Image change detection data:
++++++

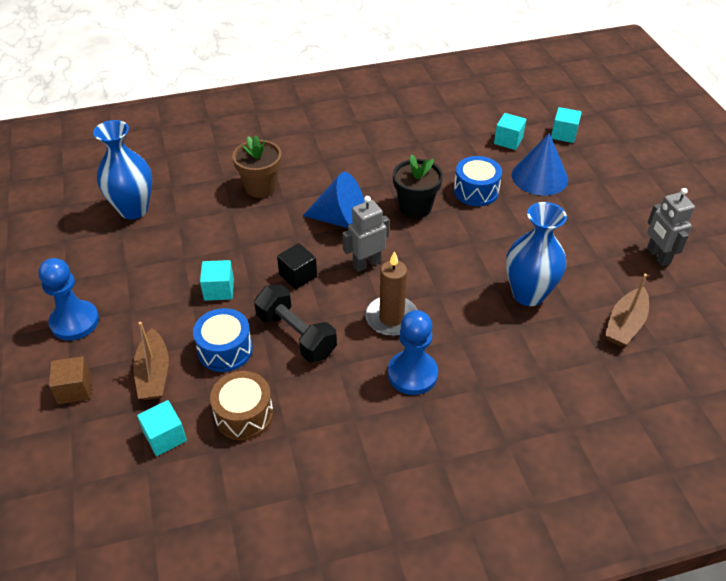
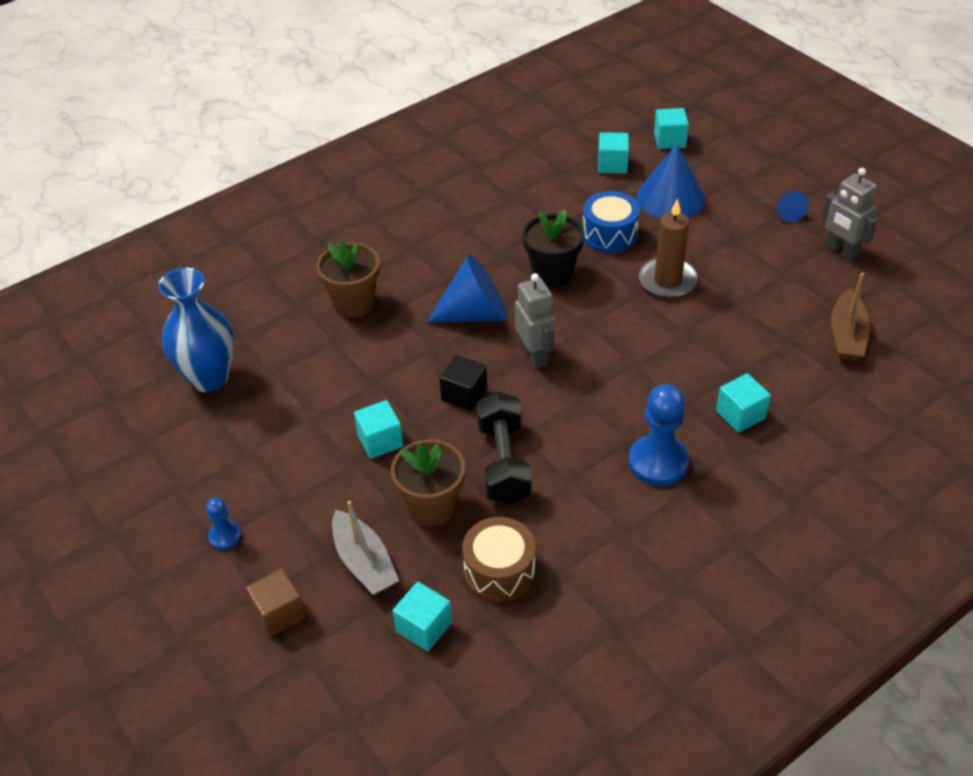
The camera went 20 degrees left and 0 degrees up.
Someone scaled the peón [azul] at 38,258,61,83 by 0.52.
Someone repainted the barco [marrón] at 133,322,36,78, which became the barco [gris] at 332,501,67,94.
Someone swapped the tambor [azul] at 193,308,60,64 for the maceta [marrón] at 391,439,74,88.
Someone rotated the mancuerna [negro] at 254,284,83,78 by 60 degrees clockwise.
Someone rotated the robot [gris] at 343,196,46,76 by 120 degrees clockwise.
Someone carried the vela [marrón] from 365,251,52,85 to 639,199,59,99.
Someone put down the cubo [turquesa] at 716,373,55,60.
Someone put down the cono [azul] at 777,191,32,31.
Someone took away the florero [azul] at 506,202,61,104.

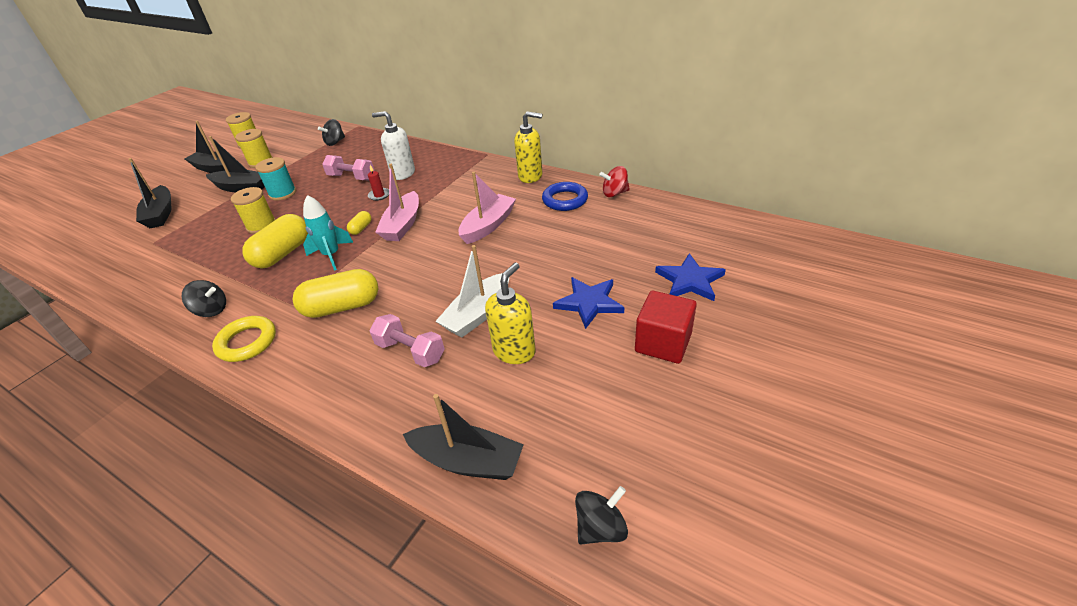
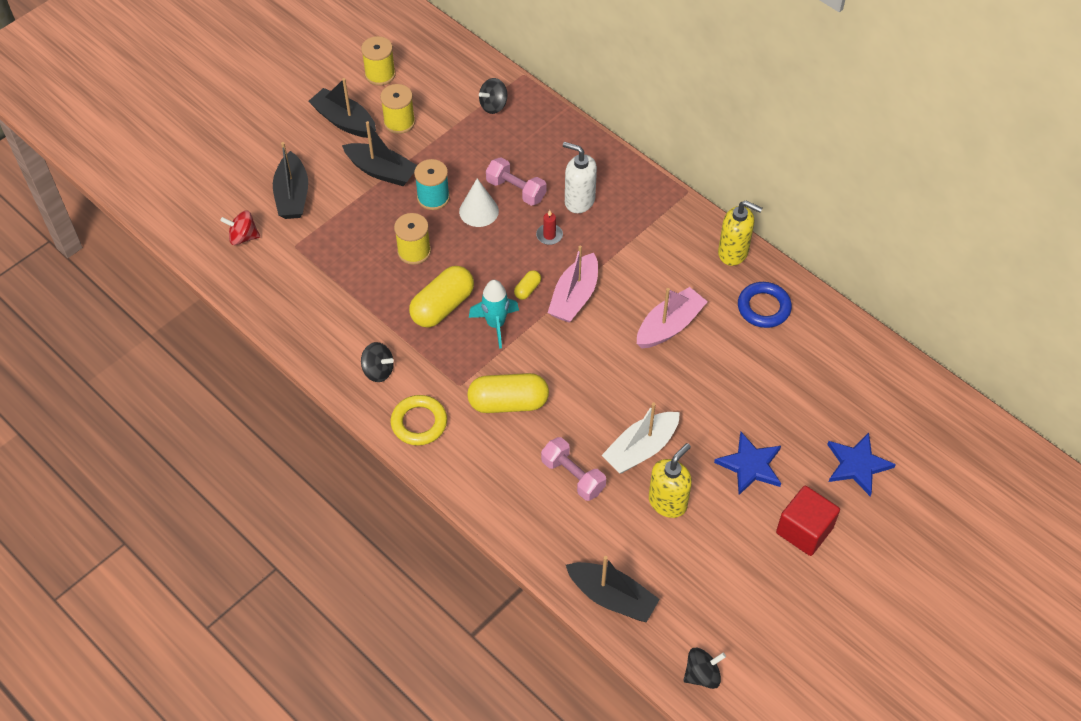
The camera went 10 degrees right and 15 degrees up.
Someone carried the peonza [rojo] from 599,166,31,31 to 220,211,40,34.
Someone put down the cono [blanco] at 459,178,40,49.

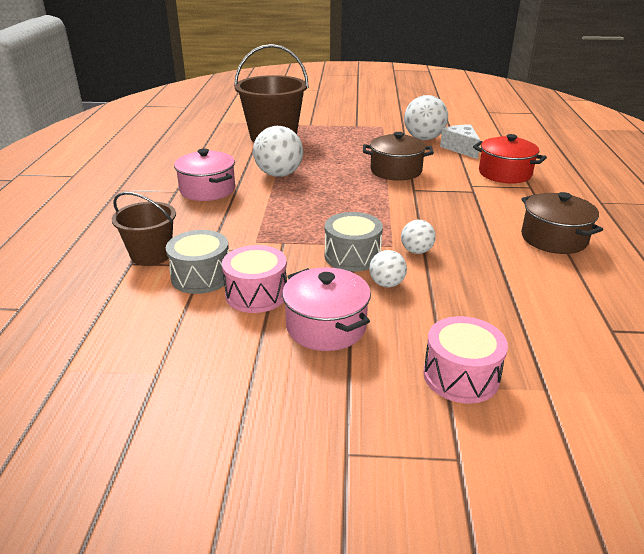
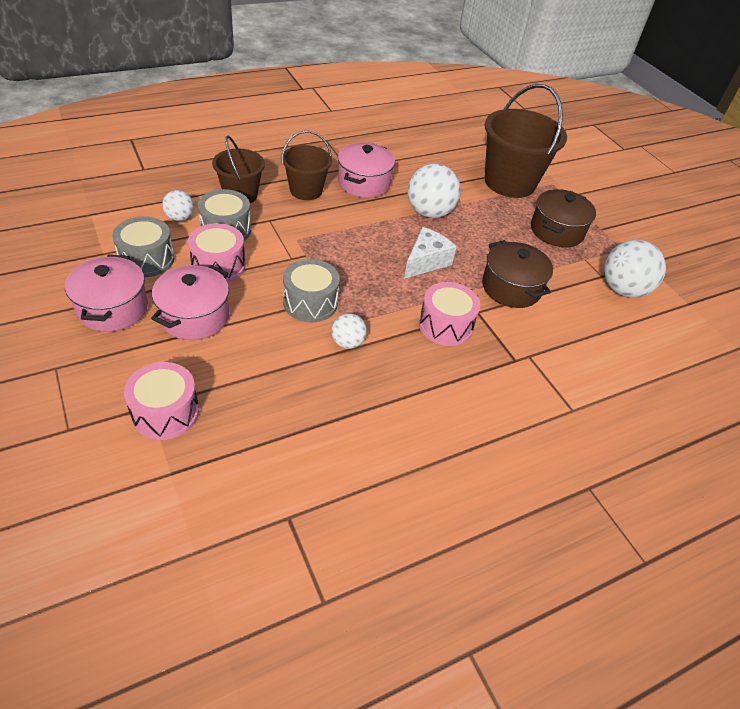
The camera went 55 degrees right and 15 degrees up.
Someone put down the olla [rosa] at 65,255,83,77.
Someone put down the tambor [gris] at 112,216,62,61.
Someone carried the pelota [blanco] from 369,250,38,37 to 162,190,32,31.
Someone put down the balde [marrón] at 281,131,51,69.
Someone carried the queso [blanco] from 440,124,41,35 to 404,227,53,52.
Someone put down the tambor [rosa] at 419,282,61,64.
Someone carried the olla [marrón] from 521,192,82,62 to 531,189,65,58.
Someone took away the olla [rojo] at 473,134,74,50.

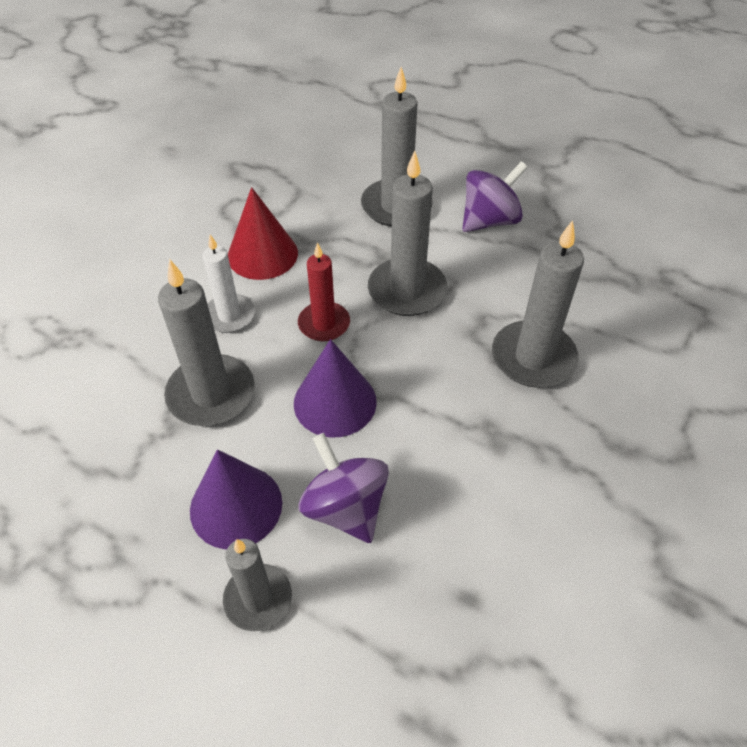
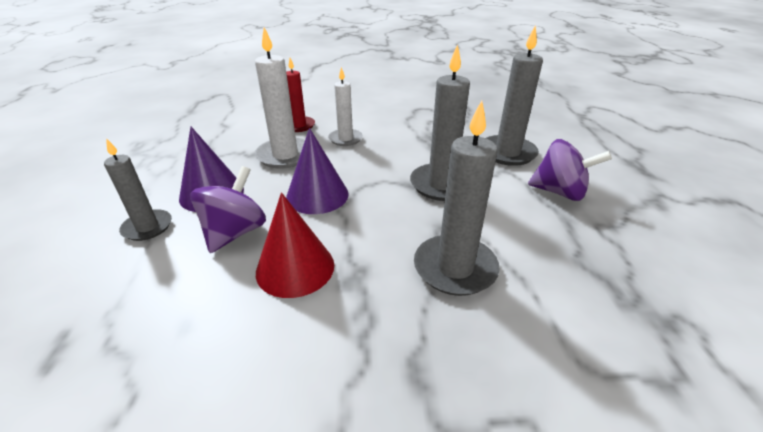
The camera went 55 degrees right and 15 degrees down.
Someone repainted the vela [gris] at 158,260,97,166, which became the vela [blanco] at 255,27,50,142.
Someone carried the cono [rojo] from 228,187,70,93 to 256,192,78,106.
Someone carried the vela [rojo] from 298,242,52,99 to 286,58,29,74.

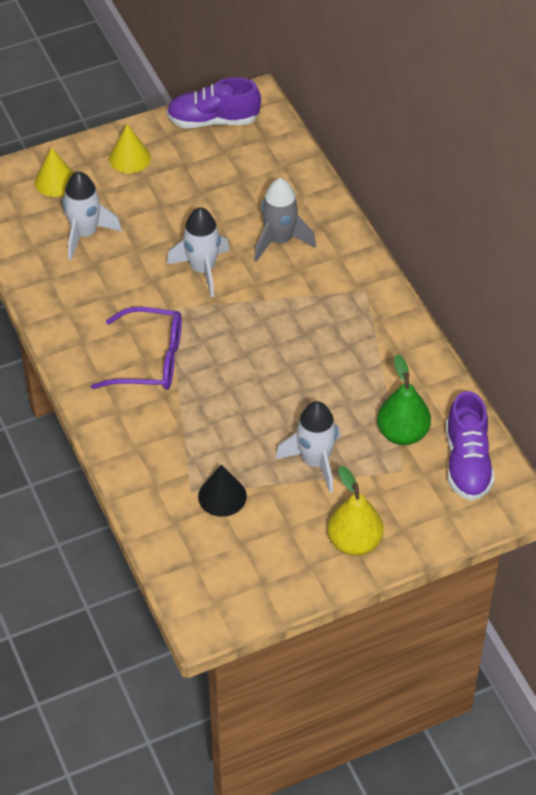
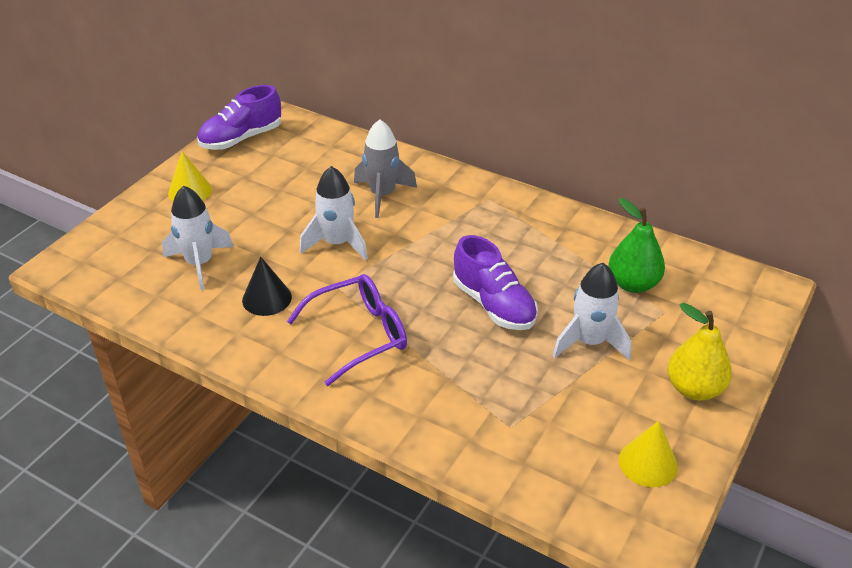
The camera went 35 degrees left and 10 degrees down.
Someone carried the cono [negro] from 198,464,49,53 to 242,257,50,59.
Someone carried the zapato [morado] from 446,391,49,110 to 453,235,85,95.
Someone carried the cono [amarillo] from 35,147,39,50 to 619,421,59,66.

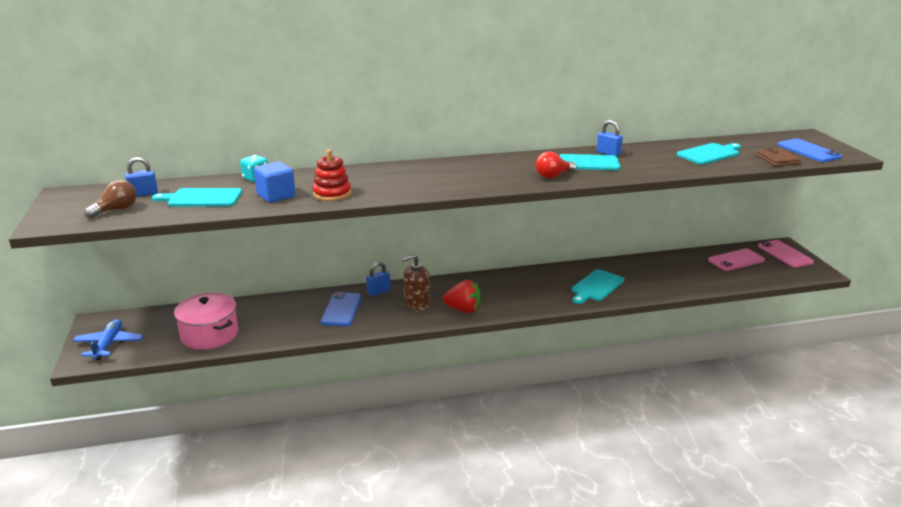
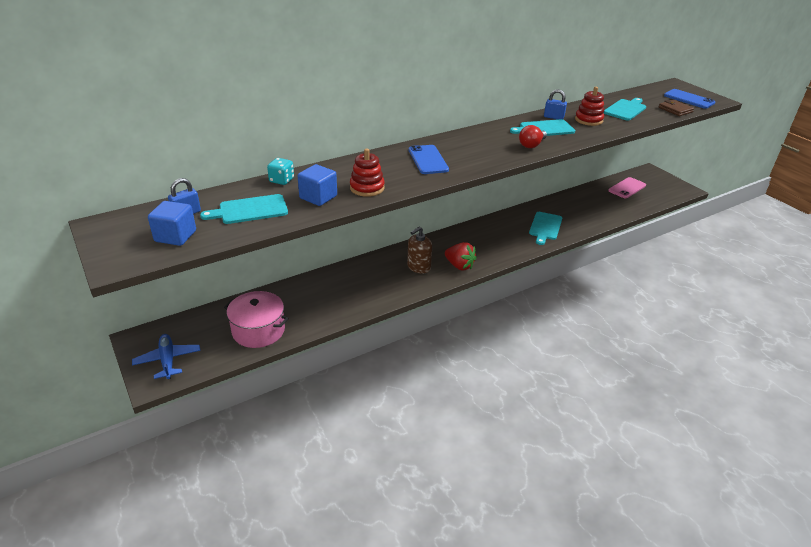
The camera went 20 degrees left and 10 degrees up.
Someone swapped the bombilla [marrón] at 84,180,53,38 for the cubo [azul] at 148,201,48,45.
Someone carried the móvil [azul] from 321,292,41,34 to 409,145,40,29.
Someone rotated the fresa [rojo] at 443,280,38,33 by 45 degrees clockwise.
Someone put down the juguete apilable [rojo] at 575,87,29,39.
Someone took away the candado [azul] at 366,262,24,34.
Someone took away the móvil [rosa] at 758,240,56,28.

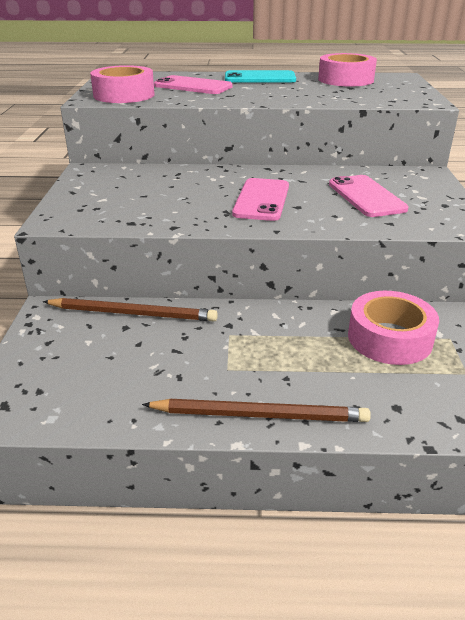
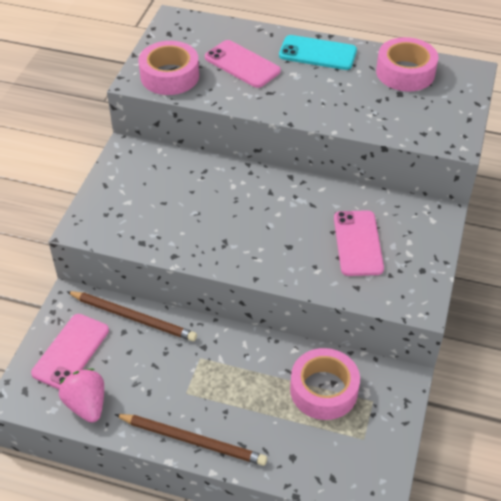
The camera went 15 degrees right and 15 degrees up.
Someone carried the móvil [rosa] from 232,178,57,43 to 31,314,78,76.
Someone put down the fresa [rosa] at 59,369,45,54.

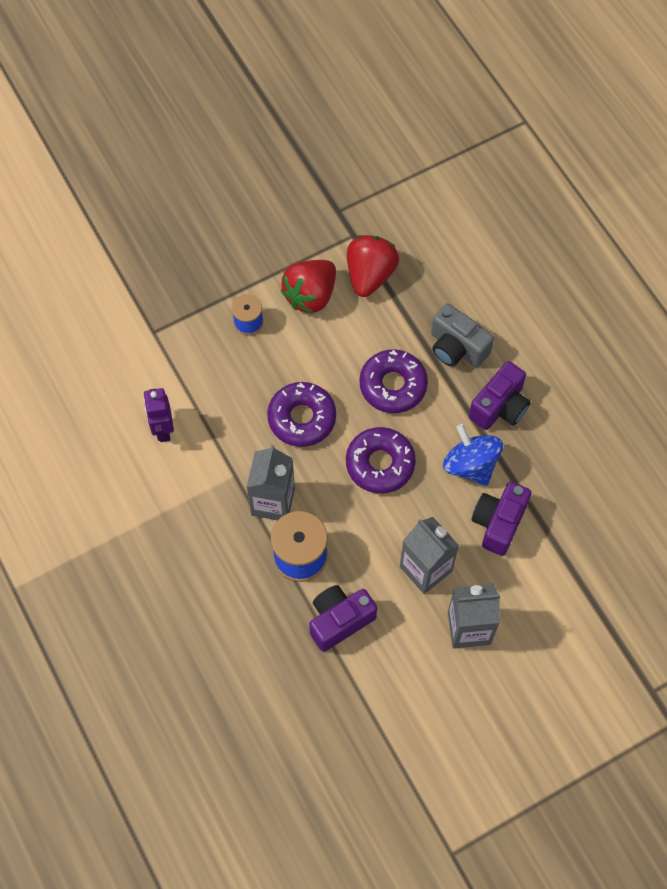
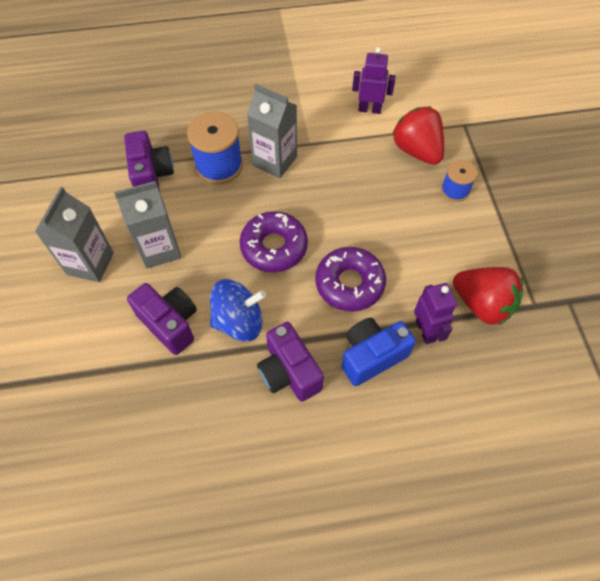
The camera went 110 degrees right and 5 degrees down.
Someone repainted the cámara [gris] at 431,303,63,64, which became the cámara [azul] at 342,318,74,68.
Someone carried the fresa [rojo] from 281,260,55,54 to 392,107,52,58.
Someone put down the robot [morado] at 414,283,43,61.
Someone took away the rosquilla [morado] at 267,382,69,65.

++++++

Retype the records in full. Do not carry over the images.

The camera went 20 degrees left and 0 degrees up.
Someone scaled the peón [azul] at 38,258,61,83 by 0.52.
Someone repainted the barco [marrón] at 133,322,36,78, which became the barco [gris] at 332,501,67,94.
Someone swapped the tambor [azul] at 193,308,60,64 for the maceta [marrón] at 391,439,74,88.
Someone rotated the mancuerna [negro] at 254,284,83,78 by 60 degrees clockwise.
Someone rotated the robot [gris] at 343,196,46,76 by 120 degrees clockwise.
Someone carried the vela [marrón] from 365,251,52,85 to 639,199,59,99.
Someone put down the cubo [turquesa] at 716,373,55,60.
Someone put down the cono [azul] at 777,191,32,31.
Someone took away the florero [azul] at 506,202,61,104.

The camera went 10 degrees right and 15 degrees up.
Someone carried the peonza [rojo] from 599,166,31,31 to 220,211,40,34.
Someone put down the cono [blanco] at 459,178,40,49.

The camera went 55 degrees right and 15 degrees up.
Someone put down the olla [rosa] at 65,255,83,77.
Someone put down the tambor [gris] at 112,216,62,61.
Someone carried the pelota [blanco] from 369,250,38,37 to 162,190,32,31.
Someone put down the balde [marrón] at 281,131,51,69.
Someone carried the queso [blanco] from 440,124,41,35 to 404,227,53,52.
Someone put down the tambor [rosa] at 419,282,61,64.
Someone carried the olla [marrón] from 521,192,82,62 to 531,189,65,58.
Someone took away the olla [rojo] at 473,134,74,50.

The camera went 55 degrees right and 15 degrees down.
Someone repainted the vela [gris] at 158,260,97,166, which became the vela [blanco] at 255,27,50,142.
Someone carried the cono [rojo] from 228,187,70,93 to 256,192,78,106.
Someone carried the vela [rojo] from 298,242,52,99 to 286,58,29,74.

The camera went 35 degrees left and 10 degrees down.
Someone carried the cono [negro] from 198,464,49,53 to 242,257,50,59.
Someone carried the zapato [morado] from 446,391,49,110 to 453,235,85,95.
Someone carried the cono [amarillo] from 35,147,39,50 to 619,421,59,66.

The camera went 20 degrees left and 10 degrees up.
Someone swapped the bombilla [marrón] at 84,180,53,38 for the cubo [azul] at 148,201,48,45.
Someone carried the móvil [azul] from 321,292,41,34 to 409,145,40,29.
Someone rotated the fresa [rojo] at 443,280,38,33 by 45 degrees clockwise.
Someone put down the juguete apilable [rojo] at 575,87,29,39.
Someone took away the candado [azul] at 366,262,24,34.
Someone took away the móvil [rosa] at 758,240,56,28.

The camera went 15 degrees right and 15 degrees up.
Someone carried the móvil [rosa] from 232,178,57,43 to 31,314,78,76.
Someone put down the fresa [rosa] at 59,369,45,54.

The camera went 110 degrees right and 5 degrees down.
Someone repainted the cámara [gris] at 431,303,63,64, which became the cámara [azul] at 342,318,74,68.
Someone carried the fresa [rojo] from 281,260,55,54 to 392,107,52,58.
Someone put down the robot [morado] at 414,283,43,61.
Someone took away the rosquilla [morado] at 267,382,69,65.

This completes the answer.